**Stored dataset items**.
━━━━━━━━

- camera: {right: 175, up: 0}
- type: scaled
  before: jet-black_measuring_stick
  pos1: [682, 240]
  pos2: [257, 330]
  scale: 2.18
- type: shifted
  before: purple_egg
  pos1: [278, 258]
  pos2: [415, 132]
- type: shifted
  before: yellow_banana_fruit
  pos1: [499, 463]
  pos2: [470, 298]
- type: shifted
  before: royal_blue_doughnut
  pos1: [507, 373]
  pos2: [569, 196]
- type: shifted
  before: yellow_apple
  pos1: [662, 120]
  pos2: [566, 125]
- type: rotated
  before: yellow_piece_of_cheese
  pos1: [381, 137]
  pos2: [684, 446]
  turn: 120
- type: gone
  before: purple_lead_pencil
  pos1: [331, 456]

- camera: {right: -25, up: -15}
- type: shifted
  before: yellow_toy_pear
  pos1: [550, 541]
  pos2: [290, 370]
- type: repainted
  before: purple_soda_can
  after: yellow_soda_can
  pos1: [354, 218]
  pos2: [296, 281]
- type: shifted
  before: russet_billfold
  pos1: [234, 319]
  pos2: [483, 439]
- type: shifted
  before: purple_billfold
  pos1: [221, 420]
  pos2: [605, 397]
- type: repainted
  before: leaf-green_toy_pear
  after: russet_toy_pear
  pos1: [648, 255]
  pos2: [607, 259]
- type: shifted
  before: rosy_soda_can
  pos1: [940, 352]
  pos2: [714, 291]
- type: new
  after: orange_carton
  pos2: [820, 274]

━━━━━━━━

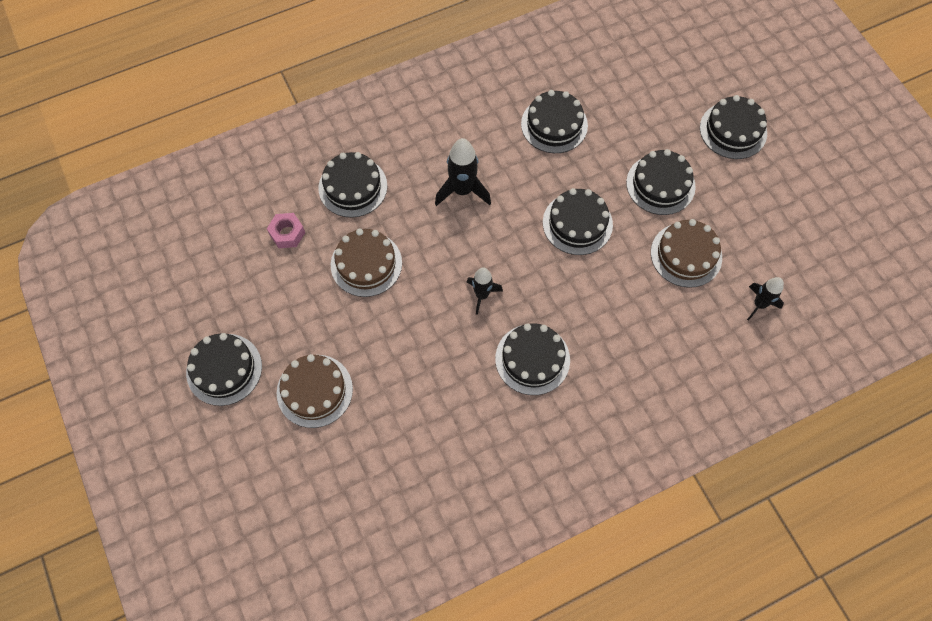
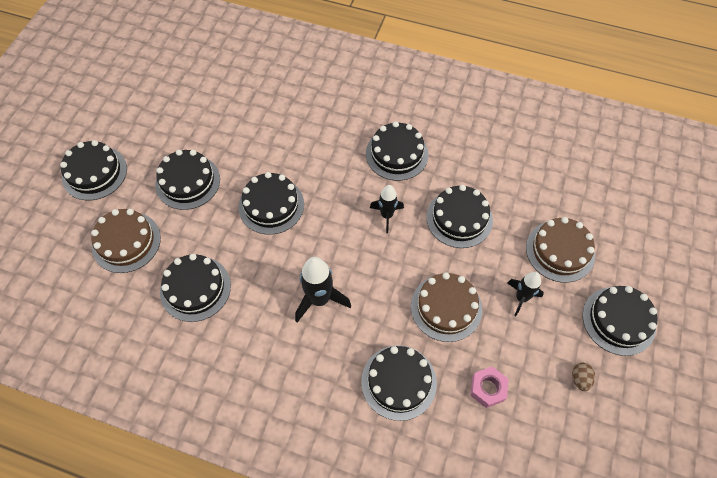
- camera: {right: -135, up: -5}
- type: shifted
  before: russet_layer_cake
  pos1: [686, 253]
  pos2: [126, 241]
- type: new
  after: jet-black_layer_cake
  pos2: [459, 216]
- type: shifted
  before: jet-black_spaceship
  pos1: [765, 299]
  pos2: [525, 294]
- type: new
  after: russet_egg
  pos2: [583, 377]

━━━━━━━━

**REQUIRED WORK**.
In the entries above, restate word for word the lines between the one holding "pos1: [682, 240]" and the one holding "before: purple_lead_pencil", inclusive, and nothing besides.

**WRITTEN RESPONSE**.
  pos1: [682, 240]
  pos2: [257, 330]
  scale: 2.18
- type: shifted
  before: purple_egg
  pos1: [278, 258]
  pos2: [415, 132]
- type: shifted
  before: yellow_banana_fruit
  pos1: [499, 463]
  pos2: [470, 298]
- type: shifted
  before: royal_blue_doughnut
  pos1: [507, 373]
  pos2: [569, 196]
- type: shifted
  before: yellow_apple
  pos1: [662, 120]
  pos2: [566, 125]
- type: rotated
  before: yellow_piece_of_cheese
  pos1: [381, 137]
  pos2: [684, 446]
  turn: 120
- type: gone
  before: purple_lead_pencil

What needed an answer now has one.